Instructions to follow: Could you rewrite every row below as a JSON list of strings, with one string per line and any blank lines left out?

Available data:
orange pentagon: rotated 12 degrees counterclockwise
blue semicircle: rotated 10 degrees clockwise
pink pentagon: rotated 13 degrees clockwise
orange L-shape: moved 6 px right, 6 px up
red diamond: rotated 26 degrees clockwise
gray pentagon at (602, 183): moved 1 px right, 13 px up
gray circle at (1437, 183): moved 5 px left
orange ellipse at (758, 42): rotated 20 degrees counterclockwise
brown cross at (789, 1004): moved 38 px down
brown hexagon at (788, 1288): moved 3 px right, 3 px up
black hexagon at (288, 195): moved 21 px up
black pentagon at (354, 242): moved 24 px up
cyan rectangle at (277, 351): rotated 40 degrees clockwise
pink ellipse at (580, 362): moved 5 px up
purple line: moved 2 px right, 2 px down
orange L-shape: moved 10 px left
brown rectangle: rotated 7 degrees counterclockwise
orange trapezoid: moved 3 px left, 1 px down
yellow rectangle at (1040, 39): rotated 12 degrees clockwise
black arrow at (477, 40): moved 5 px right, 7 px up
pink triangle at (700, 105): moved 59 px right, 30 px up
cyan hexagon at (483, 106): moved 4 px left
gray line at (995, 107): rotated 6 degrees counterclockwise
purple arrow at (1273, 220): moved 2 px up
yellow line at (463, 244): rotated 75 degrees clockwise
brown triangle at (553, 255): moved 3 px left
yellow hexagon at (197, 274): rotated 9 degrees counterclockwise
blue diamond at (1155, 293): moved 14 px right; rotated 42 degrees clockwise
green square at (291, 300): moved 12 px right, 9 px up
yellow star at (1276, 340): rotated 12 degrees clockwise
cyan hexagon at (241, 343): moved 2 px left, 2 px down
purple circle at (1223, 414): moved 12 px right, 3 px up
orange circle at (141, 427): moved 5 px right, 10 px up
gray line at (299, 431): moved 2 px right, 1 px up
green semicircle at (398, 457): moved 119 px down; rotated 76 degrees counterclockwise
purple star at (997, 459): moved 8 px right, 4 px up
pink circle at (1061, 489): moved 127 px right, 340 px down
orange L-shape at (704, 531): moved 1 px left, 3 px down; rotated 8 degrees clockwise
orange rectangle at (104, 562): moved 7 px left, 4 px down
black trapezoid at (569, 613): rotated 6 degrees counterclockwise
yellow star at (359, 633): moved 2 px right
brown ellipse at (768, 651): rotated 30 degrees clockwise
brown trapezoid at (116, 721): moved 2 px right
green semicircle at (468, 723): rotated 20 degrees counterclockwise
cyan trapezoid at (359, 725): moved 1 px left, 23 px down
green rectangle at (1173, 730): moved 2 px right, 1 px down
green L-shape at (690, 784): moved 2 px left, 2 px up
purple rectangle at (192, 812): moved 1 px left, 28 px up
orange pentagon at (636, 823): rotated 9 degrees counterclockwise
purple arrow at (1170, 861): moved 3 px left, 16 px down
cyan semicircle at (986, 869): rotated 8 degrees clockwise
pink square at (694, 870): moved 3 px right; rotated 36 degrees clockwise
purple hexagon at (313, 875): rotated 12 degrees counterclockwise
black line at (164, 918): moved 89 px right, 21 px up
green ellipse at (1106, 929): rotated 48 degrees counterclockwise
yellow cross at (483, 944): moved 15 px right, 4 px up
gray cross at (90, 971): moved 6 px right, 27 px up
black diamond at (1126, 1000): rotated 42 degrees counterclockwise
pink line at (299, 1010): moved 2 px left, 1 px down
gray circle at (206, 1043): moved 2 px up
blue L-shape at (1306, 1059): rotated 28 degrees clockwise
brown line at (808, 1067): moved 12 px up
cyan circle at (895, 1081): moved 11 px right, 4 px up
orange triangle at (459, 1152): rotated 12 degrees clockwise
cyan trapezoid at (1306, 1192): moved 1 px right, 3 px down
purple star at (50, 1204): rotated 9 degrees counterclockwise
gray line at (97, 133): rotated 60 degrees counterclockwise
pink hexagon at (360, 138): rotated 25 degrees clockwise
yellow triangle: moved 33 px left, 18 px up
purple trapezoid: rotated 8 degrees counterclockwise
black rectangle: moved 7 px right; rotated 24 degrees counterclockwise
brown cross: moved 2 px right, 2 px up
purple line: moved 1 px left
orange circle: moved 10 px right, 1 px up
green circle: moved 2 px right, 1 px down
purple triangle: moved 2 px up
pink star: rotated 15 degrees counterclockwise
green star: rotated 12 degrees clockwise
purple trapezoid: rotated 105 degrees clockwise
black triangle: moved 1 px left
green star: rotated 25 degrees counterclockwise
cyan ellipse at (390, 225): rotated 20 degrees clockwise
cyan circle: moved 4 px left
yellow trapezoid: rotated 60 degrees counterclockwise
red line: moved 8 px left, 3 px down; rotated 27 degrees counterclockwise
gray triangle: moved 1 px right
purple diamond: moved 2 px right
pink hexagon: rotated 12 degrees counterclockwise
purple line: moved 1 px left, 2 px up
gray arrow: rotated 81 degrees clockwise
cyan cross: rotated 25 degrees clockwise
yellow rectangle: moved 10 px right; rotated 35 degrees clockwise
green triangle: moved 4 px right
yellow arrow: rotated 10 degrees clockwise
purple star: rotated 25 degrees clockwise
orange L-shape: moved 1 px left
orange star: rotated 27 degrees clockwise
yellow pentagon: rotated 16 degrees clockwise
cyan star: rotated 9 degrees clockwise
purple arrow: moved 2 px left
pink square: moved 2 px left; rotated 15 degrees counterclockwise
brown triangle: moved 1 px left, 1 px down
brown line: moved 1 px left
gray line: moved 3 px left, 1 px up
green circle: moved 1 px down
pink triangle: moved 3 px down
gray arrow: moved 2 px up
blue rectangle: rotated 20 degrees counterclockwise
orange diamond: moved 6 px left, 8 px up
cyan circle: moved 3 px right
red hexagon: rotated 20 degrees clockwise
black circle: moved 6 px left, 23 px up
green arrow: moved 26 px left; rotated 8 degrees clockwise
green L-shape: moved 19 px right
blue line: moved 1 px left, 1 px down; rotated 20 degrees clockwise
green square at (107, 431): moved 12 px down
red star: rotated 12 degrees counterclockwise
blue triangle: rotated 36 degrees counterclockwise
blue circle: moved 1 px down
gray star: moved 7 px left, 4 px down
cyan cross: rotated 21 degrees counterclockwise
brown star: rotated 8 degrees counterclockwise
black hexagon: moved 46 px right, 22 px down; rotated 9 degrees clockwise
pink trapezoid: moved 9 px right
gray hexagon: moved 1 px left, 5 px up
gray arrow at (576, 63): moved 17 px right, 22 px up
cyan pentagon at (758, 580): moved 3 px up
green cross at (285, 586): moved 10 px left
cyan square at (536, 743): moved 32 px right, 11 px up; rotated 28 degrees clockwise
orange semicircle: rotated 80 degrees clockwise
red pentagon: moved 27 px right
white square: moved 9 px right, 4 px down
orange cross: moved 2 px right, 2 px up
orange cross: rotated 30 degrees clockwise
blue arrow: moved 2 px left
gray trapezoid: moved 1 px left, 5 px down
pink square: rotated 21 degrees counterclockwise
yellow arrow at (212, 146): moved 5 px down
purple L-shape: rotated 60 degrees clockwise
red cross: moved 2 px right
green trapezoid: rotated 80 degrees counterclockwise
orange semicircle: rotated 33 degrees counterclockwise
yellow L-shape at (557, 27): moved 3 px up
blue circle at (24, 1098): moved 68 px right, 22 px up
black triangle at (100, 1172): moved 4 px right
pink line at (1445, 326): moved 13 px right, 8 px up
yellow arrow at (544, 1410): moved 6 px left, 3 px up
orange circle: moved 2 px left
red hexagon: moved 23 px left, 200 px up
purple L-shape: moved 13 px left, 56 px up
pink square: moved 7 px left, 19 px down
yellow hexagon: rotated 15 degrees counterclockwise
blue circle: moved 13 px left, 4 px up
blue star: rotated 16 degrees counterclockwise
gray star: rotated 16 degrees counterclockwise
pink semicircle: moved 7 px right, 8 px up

Correct response:
[
  "orange pentagon: rotated 12 degrees counterclockwise",
  "blue semicircle: rotated 10 degrees clockwise",
  "pink pentagon: rotated 13 degrees clockwise",
  "orange L-shape: moved 6 px right, 6 px up",
  "red diamond: rotated 26 degrees clockwise",
  "gray pentagon at (602, 183): moved 1 px right, 13 px up",
  "gray circle at (1437, 183): moved 5 px left",
  "orange ellipse at (758, 42): rotated 20 degrees counterclockwise",
  "brown cross at (789, 1004): moved 38 px down",
  "brown hexagon at (788, 1288): moved 3 px right, 3 px up",
  "black hexagon at (288, 195): moved 21 px up",
  "black pentagon at (354, 242): moved 24 px up",
  "cyan rectangle at (277, 351): rotated 40 degrees clockwise",
  "pink ellipse at (580, 362): moved 5 px up",
  "purple line: moved 2 px right, 2 px down",
  "orange L-shape: moved 10 px left",
  "brown rectangle: rotated 7 degrees counterclockwise",
  "orange trapezoid: moved 3 px left, 1 px down",
  "yellow rectangle at (1040, 39): rotated 12 degrees clockwise",
  "black arrow at (477, 40): moved 5 px right, 7 px up",
  "pink triangle at (700, 105): moved 59 px right, 30 px up",
  "cyan hexagon at (483, 106): moved 4 px left",
  "gray line at (995, 107): rotated 6 degrees counterclockwise",
  "purple arrow at (1273, 220): moved 2 px up",
  "yellow line at (463, 244): rotated 75 degrees clockwise",
  "brown triangle at (553, 255): moved 3 px left",
  "yellow hexagon at (197, 274): rotated 9 degrees counterclockwise",
  "blue diamond at (1155, 293): moved 14 px right; rotated 42 degrees clockwise",
  "green square at (291, 300): moved 12 px right, 9 px up",
  "yellow star at (1276, 340): rotated 12 degrees clockwise",
  "cyan hexagon at (241, 343): moved 2 px left, 2 px down",
  "purple circle at (1223, 414): moved 12 px right, 3 px up",
  "orange circle at (141, 427): moved 5 px right, 10 px up",
  "gray line at (299, 431): moved 2 px right, 1 px up",
  "green semicircle at (398, 457): moved 119 px down; rotated 76 degrees counterclockwise",
  "purple star at (997, 459): moved 8 px right, 4 px up",
  "pink circle at (1061, 489): moved 127 px right, 340 px down",
  "orange L-shape at (704, 531): moved 1 px left, 3 px down; rotated 8 degrees clockwise",
  "orange rectangle at (104, 562): moved 7 px left, 4 px down",
  "black trapezoid at (569, 613): rotated 6 degrees counterclockwise",
  "yellow star at (359, 633): moved 2 px right",
  "brown ellipse at (768, 651): rotated 30 degrees clockwise",
  "brown trapezoid at (116, 721): moved 2 px right",
  "green semicircle at (468, 723): rotated 20 degrees counterclockwise",
  "cyan trapezoid at (359, 725): moved 1 px left, 23 px down",
  "green rectangle at (1173, 730): moved 2 px right, 1 px down",
  "green L-shape at (690, 784): moved 2 px left, 2 px up",
  "purple rectangle at (192, 812): moved 1 px left, 28 px up",
  "orange pentagon at (636, 823): rotated 9 degrees counterclockwise",
  "purple arrow at (1170, 861): moved 3 px left, 16 px down",
  "cyan semicircle at (986, 869): rotated 8 degrees clockwise",
  "pink square at (694, 870): moved 3 px right; rotated 36 degrees clockwise",
  "purple hexagon at (313, 875): rotated 12 degrees counterclockwise",
  "black line at (164, 918): moved 89 px right, 21 px up",
  "green ellipse at (1106, 929): rotated 48 degrees counterclockwise",
  "yellow cross at (483, 944): moved 15 px right, 4 px up",
  "gray cross at (90, 971): moved 6 px right, 27 px up",
  "black diamond at (1126, 1000): rotated 42 degrees counterclockwise",
  "pink line at (299, 1010): moved 2 px left, 1 px down",
  "gray circle at (206, 1043): moved 2 px up",
  "blue L-shape at (1306, 1059): rotated 28 degrees clockwise",
  "brown line at (808, 1067): moved 12 px up",
  "cyan circle at (895, 1081): moved 11 px right, 4 px up",
  "orange triangle at (459, 1152): rotated 12 degrees clockwise",
  "cyan trapezoid at (1306, 1192): moved 1 px right, 3 px down",
  "purple star at (50, 1204): rotated 9 degrees counterclockwise",
  "gray line at (97, 133): rotated 60 degrees counterclockwise",
  "pink hexagon at (360, 138): rotated 25 degrees clockwise",
  "yellow triangle: moved 33 px left, 18 px up",
  "purple trapezoid: rotated 8 degrees counterclockwise",
  "black rectangle: moved 7 px right; rotated 24 degrees counterclockwise",
  "brown cross: moved 2 px right, 2 px up",
  "purple line: moved 1 px left",
  "orange circle: moved 10 px right, 1 px up",
  "green circle: moved 2 px right, 1 px down",
  "purple triangle: moved 2 px up",
  "pink star: rotated 15 degrees counterclockwise",
  "green star: rotated 12 degrees clockwise",
  "purple trapezoid: rotated 105 degrees clockwise",
  "black triangle: moved 1 px left",
  "green star: rotated 25 degrees counterclockwise",
  "cyan ellipse at (390, 225): rotated 20 degrees clockwise",
  "cyan circle: moved 4 px left",
  "yellow trapezoid: rotated 60 degrees counterclockwise",
  "red line: moved 8 px left, 3 px down; rotated 27 degrees counterclockwise",
  "gray triangle: moved 1 px right",
  "purple diamond: moved 2 px right",
  "pink hexagon: rotated 12 degrees counterclockwise",
  "purple line: moved 1 px left, 2 px up",
  "gray arrow: rotated 81 degrees clockwise",
  "cyan cross: rotated 25 degrees clockwise",
  "yellow rectangle: moved 10 px right; rotated 35 degrees clockwise",
  "green triangle: moved 4 px right",
  "yellow arrow: rotated 10 degrees clockwise",
  "purple star: rotated 25 degrees clockwise",
  "orange L-shape: moved 1 px left",
  "orange star: rotated 27 degrees clockwise",
  "yellow pentagon: rotated 16 degrees clockwise",
  "cyan star: rotated 9 degrees clockwise",
  "purple arrow: moved 2 px left",
  "pink square: moved 2 px left; rotated 15 degrees counterclockwise",
  "brown triangle: moved 1 px left, 1 px down",
  "brown line: moved 1 px left",
  "gray line: moved 3 px left, 1 px up",
  "green circle: moved 1 px down",
  "pink triangle: moved 3 px down",
  "gray arrow: moved 2 px up",
  "blue rectangle: rotated 20 degrees counterclockwise",
  "orange diamond: moved 6 px left, 8 px up",
  "cyan circle: moved 3 px right",
  "red hexagon: rotated 20 degrees clockwise",
  "black circle: moved 6 px left, 23 px up",
  "green arrow: moved 26 px left; rotated 8 degrees clockwise",
  "green L-shape: moved 19 px right",
  "blue line: moved 1 px left, 1 px down; rotated 20 degrees clockwise",
  "green square at (107, 431): moved 12 px down",
  "red star: rotated 12 degrees counterclockwise",
  "blue triangle: rotated 36 degrees counterclockwise",
  "blue circle: moved 1 px down",
  "gray star: moved 7 px left, 4 px down",
  "cyan cross: rotated 21 degrees counterclockwise",
  "brown star: rotated 8 degrees counterclockwise",
  "black hexagon: moved 46 px right, 22 px down; rotated 9 degrees clockwise",
  "pink trapezoid: moved 9 px right",
  "gray hexagon: moved 1 px left, 5 px up",
  "gray arrow at (576, 63): moved 17 px right, 22 px up",
  "cyan pentagon at (758, 580): moved 3 px up",
  "green cross at (285, 586): moved 10 px left",
  "cyan square at (536, 743): moved 32 px right, 11 px up; rotated 28 degrees clockwise",
  "orange semicircle: rotated 80 degrees clockwise",
  "red pentagon: moved 27 px right",
  "white square: moved 9 px right, 4 px down",
  "orange cross: moved 2 px right, 2 px up",
  "orange cross: rotated 30 degrees clockwise",
  "blue arrow: moved 2 px left",
  "gray trapezoid: moved 1 px left, 5 px down",
  "pink square: rotated 21 degrees counterclockwise",
  "yellow arrow at (212, 146): moved 5 px down",
  "purple L-shape: rotated 60 degrees clockwise",
  "red cross: moved 2 px right",
  "green trapezoid: rotated 80 degrees counterclockwise",
  "orange semicircle: rotated 33 degrees counterclockwise",
  "yellow L-shape at (557, 27): moved 3 px up",
  "blue circle at (24, 1098): moved 68 px right, 22 px up",
  "black triangle at (100, 1172): moved 4 px right",
  "pink line at (1445, 326): moved 13 px right, 8 px up",
  "yellow arrow at (544, 1410): moved 6 px left, 3 px up",
  "orange circle: moved 2 px left",
  "red hexagon: moved 23 px left, 200 px up",
  "purple L-shape: moved 13 px left, 56 px up",
  "pink square: moved 7 px left, 19 px down",
  "yellow hexagon: rotated 15 degrees counterclockwise",
  "blue circle: moved 13 px left, 4 px up",
  "blue star: rotated 16 degrees counterclockwise",
  "gray star: rotated 16 degrees counterclockwise",
  "pink semicircle: moved 7 px right, 8 px up"
]